Required work | Only the lines below between the ones containing "The plátano [amarillo]" and "The size of the tenedor", inclusive, are to be reproduced, each exactly as it stands.

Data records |

= Beginning of Section =

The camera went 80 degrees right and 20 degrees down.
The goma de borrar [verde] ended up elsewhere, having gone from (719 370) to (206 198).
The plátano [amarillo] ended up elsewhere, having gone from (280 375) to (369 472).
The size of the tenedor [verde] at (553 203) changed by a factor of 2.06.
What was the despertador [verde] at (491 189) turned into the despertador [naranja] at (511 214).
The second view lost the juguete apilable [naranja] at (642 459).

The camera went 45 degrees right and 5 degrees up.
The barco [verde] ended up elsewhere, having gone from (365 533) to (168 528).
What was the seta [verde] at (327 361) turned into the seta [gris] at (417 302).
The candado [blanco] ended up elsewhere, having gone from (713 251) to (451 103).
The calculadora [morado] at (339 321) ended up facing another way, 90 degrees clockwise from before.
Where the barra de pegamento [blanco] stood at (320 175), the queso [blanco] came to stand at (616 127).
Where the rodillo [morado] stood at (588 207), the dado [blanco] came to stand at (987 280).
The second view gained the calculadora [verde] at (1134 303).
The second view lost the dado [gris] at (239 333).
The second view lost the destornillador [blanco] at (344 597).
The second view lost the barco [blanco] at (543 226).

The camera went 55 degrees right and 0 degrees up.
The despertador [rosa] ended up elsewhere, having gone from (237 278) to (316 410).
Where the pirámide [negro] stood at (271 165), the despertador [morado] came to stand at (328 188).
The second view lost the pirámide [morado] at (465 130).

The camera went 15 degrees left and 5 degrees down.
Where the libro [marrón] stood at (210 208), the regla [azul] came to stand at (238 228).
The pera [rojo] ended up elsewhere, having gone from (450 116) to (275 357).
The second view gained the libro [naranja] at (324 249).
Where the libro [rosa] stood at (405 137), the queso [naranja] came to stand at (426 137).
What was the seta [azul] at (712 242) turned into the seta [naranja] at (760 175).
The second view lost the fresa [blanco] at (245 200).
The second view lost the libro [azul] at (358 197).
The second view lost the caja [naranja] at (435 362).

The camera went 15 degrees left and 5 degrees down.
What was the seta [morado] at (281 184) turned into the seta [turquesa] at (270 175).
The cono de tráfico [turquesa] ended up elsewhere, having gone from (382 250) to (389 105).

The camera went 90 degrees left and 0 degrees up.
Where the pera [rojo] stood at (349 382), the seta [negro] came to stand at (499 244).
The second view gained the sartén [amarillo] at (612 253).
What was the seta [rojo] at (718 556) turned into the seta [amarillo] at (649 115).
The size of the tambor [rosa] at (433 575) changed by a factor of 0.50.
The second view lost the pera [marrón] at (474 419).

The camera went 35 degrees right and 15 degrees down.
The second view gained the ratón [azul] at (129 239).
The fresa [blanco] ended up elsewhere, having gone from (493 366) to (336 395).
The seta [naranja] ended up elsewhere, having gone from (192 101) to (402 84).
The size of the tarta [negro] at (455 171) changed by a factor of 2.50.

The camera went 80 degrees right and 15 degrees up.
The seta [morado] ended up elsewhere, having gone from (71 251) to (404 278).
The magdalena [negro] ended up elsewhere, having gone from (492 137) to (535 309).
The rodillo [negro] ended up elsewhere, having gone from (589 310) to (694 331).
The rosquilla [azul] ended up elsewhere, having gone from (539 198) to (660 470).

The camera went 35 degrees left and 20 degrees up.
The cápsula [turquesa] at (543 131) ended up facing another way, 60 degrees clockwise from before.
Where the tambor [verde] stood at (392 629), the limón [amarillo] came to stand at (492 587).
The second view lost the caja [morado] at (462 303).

= End of Section =

Solution to this problem |
The plátano [amarillo] ended up elsewhere, having gone from (280 375) to (369 472).
The size of the tenedor [verde] at (553 203) changed by a factor of 2.06.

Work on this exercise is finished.